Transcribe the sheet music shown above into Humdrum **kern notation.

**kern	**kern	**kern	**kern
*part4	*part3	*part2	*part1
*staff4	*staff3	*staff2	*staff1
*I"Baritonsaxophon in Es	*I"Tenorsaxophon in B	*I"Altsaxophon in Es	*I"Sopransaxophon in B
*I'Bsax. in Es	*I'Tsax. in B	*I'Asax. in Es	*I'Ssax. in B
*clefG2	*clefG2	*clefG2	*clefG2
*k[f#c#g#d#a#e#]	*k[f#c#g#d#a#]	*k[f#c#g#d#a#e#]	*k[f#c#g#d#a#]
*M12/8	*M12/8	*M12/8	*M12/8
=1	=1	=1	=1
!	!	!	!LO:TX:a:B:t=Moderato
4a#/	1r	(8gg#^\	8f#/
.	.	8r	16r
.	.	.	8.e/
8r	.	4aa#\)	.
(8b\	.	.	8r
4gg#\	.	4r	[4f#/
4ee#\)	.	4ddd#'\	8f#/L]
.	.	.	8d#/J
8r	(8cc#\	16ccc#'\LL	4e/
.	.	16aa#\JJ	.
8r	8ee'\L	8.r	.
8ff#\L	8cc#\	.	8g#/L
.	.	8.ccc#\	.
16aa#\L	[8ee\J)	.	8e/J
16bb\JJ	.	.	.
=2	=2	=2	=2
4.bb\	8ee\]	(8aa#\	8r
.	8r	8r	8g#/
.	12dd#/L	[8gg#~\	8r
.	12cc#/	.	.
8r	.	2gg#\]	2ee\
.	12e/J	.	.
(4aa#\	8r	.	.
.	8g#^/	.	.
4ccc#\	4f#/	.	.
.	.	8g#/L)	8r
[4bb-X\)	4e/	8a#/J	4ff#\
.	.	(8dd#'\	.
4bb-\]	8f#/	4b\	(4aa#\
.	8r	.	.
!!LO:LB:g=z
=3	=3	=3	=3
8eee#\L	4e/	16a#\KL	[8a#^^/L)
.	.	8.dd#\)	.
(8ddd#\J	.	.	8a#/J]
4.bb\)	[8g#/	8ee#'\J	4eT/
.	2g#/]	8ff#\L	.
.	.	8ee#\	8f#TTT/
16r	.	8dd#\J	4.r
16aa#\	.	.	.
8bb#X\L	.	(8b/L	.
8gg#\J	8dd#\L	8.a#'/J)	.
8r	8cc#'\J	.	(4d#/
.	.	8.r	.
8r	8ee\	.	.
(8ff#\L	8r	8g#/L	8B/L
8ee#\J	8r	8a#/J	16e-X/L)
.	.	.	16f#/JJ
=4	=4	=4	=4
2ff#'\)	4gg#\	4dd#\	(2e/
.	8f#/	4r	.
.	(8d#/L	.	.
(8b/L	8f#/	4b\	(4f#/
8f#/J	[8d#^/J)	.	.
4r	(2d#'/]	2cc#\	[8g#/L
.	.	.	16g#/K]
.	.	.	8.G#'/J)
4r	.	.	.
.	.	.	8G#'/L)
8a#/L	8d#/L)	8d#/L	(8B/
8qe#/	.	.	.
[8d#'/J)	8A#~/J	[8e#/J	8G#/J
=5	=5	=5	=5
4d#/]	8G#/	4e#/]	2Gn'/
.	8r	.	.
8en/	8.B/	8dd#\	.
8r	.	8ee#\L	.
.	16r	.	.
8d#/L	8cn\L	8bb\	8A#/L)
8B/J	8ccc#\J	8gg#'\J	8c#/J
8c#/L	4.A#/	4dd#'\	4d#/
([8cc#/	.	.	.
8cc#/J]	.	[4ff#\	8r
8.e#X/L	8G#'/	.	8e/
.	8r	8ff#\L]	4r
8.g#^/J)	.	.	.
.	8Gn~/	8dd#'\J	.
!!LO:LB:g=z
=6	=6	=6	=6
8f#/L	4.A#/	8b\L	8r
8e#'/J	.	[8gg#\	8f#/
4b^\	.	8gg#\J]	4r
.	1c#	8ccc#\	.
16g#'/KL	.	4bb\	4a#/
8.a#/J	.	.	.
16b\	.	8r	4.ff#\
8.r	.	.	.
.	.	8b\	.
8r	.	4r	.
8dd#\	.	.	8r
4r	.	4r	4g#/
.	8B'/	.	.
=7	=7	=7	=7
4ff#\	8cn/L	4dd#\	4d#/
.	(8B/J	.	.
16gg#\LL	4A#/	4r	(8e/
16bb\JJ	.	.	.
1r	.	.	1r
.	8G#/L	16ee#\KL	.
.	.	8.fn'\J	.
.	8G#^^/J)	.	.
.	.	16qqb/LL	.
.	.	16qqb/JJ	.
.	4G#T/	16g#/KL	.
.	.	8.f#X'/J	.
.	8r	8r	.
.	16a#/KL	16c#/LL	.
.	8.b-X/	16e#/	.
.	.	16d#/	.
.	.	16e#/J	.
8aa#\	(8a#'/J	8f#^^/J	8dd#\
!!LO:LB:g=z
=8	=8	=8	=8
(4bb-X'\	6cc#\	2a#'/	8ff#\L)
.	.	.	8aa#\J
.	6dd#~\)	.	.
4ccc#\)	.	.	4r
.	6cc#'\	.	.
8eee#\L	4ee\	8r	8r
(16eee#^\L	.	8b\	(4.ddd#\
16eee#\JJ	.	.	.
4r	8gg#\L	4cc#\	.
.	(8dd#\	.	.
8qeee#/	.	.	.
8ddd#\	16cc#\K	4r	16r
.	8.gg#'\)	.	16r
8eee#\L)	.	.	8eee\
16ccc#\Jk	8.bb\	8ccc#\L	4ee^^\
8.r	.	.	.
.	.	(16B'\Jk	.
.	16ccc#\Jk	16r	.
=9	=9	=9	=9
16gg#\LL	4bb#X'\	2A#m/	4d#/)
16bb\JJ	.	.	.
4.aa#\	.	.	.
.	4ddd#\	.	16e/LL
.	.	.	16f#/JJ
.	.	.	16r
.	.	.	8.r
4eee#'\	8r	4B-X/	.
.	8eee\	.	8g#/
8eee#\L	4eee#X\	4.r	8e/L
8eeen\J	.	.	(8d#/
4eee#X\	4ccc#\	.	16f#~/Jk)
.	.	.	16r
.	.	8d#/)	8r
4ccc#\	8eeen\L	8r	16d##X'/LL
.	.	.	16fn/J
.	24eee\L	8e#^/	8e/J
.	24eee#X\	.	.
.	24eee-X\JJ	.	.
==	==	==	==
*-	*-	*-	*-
● ● ●
* **Exercise details**
Identify every line in the records above that contains the word "kern", with case counting, and copy each of those lines.

* **Response**
Transcribe the sheet music shown above into Humdrum **kern notation.
**kern	**kern	**kern	**kern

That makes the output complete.